[Shape position tracking data]
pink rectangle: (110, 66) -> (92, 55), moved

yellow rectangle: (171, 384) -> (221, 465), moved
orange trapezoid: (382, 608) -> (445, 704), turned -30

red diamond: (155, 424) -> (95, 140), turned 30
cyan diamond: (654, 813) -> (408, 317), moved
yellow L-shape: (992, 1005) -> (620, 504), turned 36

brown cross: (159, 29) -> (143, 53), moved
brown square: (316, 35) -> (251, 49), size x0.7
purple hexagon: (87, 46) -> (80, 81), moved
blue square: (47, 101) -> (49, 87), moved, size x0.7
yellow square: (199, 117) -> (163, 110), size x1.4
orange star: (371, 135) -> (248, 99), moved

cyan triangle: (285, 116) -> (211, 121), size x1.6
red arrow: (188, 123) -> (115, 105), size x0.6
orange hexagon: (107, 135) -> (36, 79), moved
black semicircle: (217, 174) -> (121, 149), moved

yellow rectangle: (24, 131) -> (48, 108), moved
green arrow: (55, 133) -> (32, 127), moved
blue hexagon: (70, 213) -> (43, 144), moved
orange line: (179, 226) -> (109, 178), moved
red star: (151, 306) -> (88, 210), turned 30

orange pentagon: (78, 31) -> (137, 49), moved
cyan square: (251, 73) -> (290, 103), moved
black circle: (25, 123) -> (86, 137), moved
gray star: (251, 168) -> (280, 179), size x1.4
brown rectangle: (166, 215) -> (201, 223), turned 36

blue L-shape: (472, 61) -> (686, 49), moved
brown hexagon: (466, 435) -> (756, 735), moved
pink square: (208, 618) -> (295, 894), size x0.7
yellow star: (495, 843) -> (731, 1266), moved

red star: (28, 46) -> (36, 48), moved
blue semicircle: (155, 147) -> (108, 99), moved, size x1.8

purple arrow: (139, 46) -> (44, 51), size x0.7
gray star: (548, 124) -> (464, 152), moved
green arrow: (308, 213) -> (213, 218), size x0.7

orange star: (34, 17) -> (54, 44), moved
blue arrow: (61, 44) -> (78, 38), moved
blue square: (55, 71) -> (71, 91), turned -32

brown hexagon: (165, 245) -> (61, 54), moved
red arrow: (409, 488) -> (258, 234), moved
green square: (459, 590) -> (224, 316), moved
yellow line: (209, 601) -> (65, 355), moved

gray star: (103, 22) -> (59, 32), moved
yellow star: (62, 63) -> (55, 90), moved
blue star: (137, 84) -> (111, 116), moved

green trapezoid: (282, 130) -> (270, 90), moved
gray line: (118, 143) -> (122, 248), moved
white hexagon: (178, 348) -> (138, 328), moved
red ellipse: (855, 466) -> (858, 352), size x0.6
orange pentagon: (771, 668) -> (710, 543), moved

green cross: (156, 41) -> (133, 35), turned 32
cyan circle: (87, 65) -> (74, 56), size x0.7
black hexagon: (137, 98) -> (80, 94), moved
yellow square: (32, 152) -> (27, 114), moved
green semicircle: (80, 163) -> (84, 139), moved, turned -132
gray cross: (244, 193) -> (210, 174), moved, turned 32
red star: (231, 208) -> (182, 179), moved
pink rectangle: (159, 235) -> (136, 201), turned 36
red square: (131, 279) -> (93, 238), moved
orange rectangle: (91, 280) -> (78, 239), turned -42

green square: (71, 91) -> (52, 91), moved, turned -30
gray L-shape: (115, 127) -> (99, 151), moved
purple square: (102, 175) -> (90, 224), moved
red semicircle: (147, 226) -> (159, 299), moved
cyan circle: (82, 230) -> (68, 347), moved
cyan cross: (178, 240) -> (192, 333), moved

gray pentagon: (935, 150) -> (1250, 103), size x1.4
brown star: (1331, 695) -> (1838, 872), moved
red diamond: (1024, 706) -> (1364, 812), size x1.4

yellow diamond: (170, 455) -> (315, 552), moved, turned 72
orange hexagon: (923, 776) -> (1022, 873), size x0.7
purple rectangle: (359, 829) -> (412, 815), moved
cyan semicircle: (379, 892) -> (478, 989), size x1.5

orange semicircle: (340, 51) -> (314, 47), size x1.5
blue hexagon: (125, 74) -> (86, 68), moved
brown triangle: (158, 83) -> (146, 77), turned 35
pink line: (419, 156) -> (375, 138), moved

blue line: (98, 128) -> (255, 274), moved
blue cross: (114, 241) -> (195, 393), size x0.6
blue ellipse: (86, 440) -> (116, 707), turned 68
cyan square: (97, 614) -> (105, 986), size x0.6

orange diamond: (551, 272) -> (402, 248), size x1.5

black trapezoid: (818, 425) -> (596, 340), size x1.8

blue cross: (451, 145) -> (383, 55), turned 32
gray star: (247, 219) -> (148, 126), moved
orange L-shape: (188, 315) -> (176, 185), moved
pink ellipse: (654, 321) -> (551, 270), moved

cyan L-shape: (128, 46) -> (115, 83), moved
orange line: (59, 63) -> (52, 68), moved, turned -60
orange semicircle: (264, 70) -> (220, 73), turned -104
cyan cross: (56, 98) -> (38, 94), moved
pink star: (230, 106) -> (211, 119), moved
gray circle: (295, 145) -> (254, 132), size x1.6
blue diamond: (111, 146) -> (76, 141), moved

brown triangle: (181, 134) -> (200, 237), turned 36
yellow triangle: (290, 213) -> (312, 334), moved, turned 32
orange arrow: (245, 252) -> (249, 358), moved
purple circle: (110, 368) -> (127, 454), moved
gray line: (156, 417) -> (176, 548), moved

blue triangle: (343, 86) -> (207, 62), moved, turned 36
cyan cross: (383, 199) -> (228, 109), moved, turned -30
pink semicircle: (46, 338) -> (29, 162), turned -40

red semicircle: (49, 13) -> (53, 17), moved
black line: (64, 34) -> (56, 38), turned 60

> _How to complete this task_
Return the records given above in their entirety, word for word.

> _Response area_
pink rectangle: (110, 66) -> (92, 55), moved

yellow rectangle: (171, 384) -> (221, 465), moved
orange trapezoid: (382, 608) -> (445, 704), turned -30

red diamond: (155, 424) -> (95, 140), turned 30
cyan diamond: (654, 813) -> (408, 317), moved
yellow L-shape: (992, 1005) -> (620, 504), turned 36

brown cross: (159, 29) -> (143, 53), moved
brown square: (316, 35) -> (251, 49), size x0.7
purple hexagon: (87, 46) -> (80, 81), moved
blue square: (47, 101) -> (49, 87), moved, size x0.7
yellow square: (199, 117) -> (163, 110), size x1.4
orange star: (371, 135) -> (248, 99), moved

cyan triangle: (285, 116) -> (211, 121), size x1.6
red arrow: (188, 123) -> (115, 105), size x0.6
orange hexagon: (107, 135) -> (36, 79), moved
black semicircle: (217, 174) -> (121, 149), moved

yellow rectangle: (24, 131) -> (48, 108), moved
green arrow: (55, 133) -> (32, 127), moved
blue hexagon: (70, 213) -> (43, 144), moved
orange line: (179, 226) -> (109, 178), moved
red star: (151, 306) -> (88, 210), turned 30

orange pentagon: (78, 31) -> (137, 49), moved
cyan square: (251, 73) -> (290, 103), moved
black circle: (25, 123) -> (86, 137), moved
gray star: (251, 168) -> (280, 179), size x1.4
brown rectangle: (166, 215) -> (201, 223), turned 36

blue L-shape: (472, 61) -> (686, 49), moved
brown hexagon: (466, 435) -> (756, 735), moved
pink square: (208, 618) -> (295, 894), size x0.7
yellow star: (495, 843) -> (731, 1266), moved

red star: (28, 46) -> (36, 48), moved
blue semicircle: (155, 147) -> (108, 99), moved, size x1.8

purple arrow: (139, 46) -> (44, 51), size x0.7
gray star: (548, 124) -> (464, 152), moved
green arrow: (308, 213) -> (213, 218), size x0.7

orange star: (34, 17) -> (54, 44), moved
blue arrow: (61, 44) -> (78, 38), moved
blue square: (55, 71) -> (71, 91), turned -32

brown hexagon: (165, 245) -> (61, 54), moved
red arrow: (409, 488) -> (258, 234), moved
green square: (459, 590) -> (224, 316), moved
yellow line: (209, 601) -> (65, 355), moved

gray star: (103, 22) -> (59, 32), moved
yellow star: (62, 63) -> (55, 90), moved
blue star: (137, 84) -> (111, 116), moved

green trapezoid: (282, 130) -> (270, 90), moved
gray line: (118, 143) -> (122, 248), moved
white hexagon: (178, 348) -> (138, 328), moved
red ellipse: (855, 466) -> (858, 352), size x0.6
orange pentagon: (771, 668) -> (710, 543), moved

green cross: (156, 41) -> (133, 35), turned 32
cyan circle: (87, 65) -> (74, 56), size x0.7
black hexagon: (137, 98) -> (80, 94), moved
yellow square: (32, 152) -> (27, 114), moved
green semicircle: (80, 163) -> (84, 139), moved, turned -132
gray cross: (244, 193) -> (210, 174), moved, turned 32
red star: (231, 208) -> (182, 179), moved
pink rectangle: (159, 235) -> (136, 201), turned 36
red square: (131, 279) -> (93, 238), moved
orange rectangle: (91, 280) -> (78, 239), turned -42

green square: (71, 91) -> (52, 91), moved, turned -30
gray L-shape: (115, 127) -> (99, 151), moved
purple square: (102, 175) -> (90, 224), moved
red semicircle: (147, 226) -> (159, 299), moved
cyan circle: (82, 230) -> (68, 347), moved
cyan cross: (178, 240) -> (192, 333), moved

gray pentagon: (935, 150) -> (1250, 103), size x1.4
brown star: (1331, 695) -> (1838, 872), moved
red diamond: (1024, 706) -> (1364, 812), size x1.4

yellow diamond: (170, 455) -> (315, 552), moved, turned 72
orange hexagon: (923, 776) -> (1022, 873), size x0.7
purple rectangle: (359, 829) -> (412, 815), moved
cyan semicircle: (379, 892) -> (478, 989), size x1.5

orange semicircle: (340, 51) -> (314, 47), size x1.5
blue hexagon: (125, 74) -> (86, 68), moved
brown triangle: (158, 83) -> (146, 77), turned 35
pink line: (419, 156) -> (375, 138), moved

blue line: (98, 128) -> (255, 274), moved
blue cross: (114, 241) -> (195, 393), size x0.6
blue ellipse: (86, 440) -> (116, 707), turned 68
cyan square: (97, 614) -> (105, 986), size x0.6

orange diamond: (551, 272) -> (402, 248), size x1.5

black trapezoid: (818, 425) -> (596, 340), size x1.8

blue cross: (451, 145) -> (383, 55), turned 32
gray star: (247, 219) -> (148, 126), moved
orange L-shape: (188, 315) -> (176, 185), moved
pink ellipse: (654, 321) -> (551, 270), moved

cyan L-shape: (128, 46) -> (115, 83), moved
orange line: (59, 63) -> (52, 68), moved, turned -60
orange semicircle: (264, 70) -> (220, 73), turned -104
cyan cross: (56, 98) -> (38, 94), moved
pink star: (230, 106) -> (211, 119), moved
gray circle: (295, 145) -> (254, 132), size x1.6
blue diamond: (111, 146) -> (76, 141), moved

brown triangle: (181, 134) -> (200, 237), turned 36
yellow triangle: (290, 213) -> (312, 334), moved, turned 32
orange arrow: (245, 252) -> (249, 358), moved
purple circle: (110, 368) -> (127, 454), moved
gray line: (156, 417) -> (176, 548), moved

blue triangle: (343, 86) -> (207, 62), moved, turned 36
cyan cross: (383, 199) -> (228, 109), moved, turned -30
pink semicircle: (46, 338) -> (29, 162), turned -40

red semicircle: (49, 13) -> (53, 17), moved
black line: (64, 34) -> (56, 38), turned 60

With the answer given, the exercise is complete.